Items from a data source:
== == ==
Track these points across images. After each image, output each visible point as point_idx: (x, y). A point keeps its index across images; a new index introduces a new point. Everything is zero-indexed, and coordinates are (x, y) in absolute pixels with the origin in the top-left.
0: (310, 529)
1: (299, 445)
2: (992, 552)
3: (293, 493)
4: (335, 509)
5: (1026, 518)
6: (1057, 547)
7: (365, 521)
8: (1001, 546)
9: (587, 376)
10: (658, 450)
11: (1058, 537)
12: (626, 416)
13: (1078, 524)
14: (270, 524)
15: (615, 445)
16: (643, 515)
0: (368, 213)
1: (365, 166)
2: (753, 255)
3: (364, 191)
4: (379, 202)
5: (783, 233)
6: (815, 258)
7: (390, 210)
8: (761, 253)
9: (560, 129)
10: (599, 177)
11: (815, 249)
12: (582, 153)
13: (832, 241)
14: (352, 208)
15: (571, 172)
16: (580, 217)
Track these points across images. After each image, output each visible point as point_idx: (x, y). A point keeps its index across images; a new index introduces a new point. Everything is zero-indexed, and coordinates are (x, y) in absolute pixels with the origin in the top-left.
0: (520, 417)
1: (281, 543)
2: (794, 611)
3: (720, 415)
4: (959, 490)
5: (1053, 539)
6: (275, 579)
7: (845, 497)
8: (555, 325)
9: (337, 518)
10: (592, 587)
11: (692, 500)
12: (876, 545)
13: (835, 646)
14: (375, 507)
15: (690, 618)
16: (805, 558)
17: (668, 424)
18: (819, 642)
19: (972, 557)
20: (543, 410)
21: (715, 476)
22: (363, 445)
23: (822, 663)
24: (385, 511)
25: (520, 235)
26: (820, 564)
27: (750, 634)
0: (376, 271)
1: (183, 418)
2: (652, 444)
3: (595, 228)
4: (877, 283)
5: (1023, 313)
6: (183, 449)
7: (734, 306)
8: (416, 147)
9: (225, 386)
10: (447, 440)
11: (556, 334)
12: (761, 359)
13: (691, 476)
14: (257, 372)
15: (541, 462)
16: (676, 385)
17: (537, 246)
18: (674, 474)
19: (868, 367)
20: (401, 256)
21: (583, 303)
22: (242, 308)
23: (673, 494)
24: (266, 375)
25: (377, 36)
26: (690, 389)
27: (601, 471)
== == ==
Given problem: Change each "top-left" in the lines above to "upper-left" and write all of the lines out again with nothing else altered.

Exercise result:
Track these points across images. After each image, output each visible point as point_idx: (x, y). A point keeps its index across images; a new index introduces a new point. Everything is zero-indexed, and coordinates are (x, y) in absolute pixels with the origin in the upper-left.
0: (310, 529)
1: (299, 445)
2: (992, 552)
3: (293, 493)
4: (335, 509)
5: (1026, 518)
6: (1057, 547)
7: (365, 521)
8: (1001, 546)
9: (587, 376)
10: (658, 450)
11: (1058, 537)
12: (626, 416)
13: (1078, 524)
14: (270, 524)
15: (615, 445)
16: (643, 515)
0: (368, 213)
1: (365, 166)
2: (753, 255)
3: (364, 191)
4: (379, 202)
5: (783, 233)
6: (815, 258)
7: (390, 210)
8: (761, 253)
9: (560, 129)
10: (599, 177)
11: (815, 249)
12: (582, 153)
13: (832, 241)
14: (352, 208)
15: (571, 172)
16: (580, 217)
Track these points across images. After each image, output each visible point as point_idx: (x, y). A point keeps its index across images; a new index introduces a new point. Everything is zero-indexed, and coordinates are (x, y) in absolute pixels with the origin in the upper-left.
0: (520, 417)
1: (281, 543)
2: (794, 611)
3: (720, 415)
4: (959, 490)
5: (1053, 539)
6: (275, 579)
7: (845, 497)
8: (555, 325)
9: (337, 518)
10: (592, 587)
11: (692, 500)
12: (876, 545)
13: (835, 646)
14: (375, 507)
15: (690, 618)
16: (805, 558)
17: (668, 424)
18: (819, 642)
19: (972, 557)
20: (543, 410)
21: (715, 476)
22: (363, 445)
23: (822, 663)
24: (385, 511)
25: (520, 235)
26: (820, 564)
27: (750, 634)
0: (376, 271)
1: (183, 418)
2: (652, 444)
3: (595, 228)
4: (877, 283)
5: (1023, 313)
6: (183, 449)
7: (734, 306)
8: (416, 147)
9: (225, 386)
10: (447, 440)
11: (556, 334)
12: (761, 359)
13: (691, 476)
14: (257, 372)
15: (541, 462)
16: (676, 385)
17: (537, 246)
18: (674, 474)
19: (868, 367)
20: (401, 256)
21: (583, 303)
22: (242, 308)
23: (673, 494)
24: (266, 375)
25: (377, 36)
26: (690, 389)
27: (601, 471)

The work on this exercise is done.